*** Opening RECORDS PROVIDED ***

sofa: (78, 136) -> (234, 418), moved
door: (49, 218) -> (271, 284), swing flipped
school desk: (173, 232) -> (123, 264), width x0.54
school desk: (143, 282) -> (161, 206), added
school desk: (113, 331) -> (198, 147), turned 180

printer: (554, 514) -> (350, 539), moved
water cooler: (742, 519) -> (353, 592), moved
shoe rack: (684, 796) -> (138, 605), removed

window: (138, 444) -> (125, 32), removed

*** Closing RECORDS PROVIDED ***
*** Opening RECORDS PROVIDED ***

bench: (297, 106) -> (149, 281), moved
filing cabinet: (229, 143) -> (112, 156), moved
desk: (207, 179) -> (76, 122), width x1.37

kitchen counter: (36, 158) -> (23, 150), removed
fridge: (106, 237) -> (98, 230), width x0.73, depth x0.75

*** Closing RECORDS PROVIDED ***
*** Opening RECORDS PROVIDED ***

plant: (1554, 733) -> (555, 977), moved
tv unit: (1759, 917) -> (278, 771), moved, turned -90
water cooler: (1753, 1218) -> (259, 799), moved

*** Closing RECORDS PROVIDED ***

Using the listing above, state how many lines contain the string "removed". Give the number by itself.

3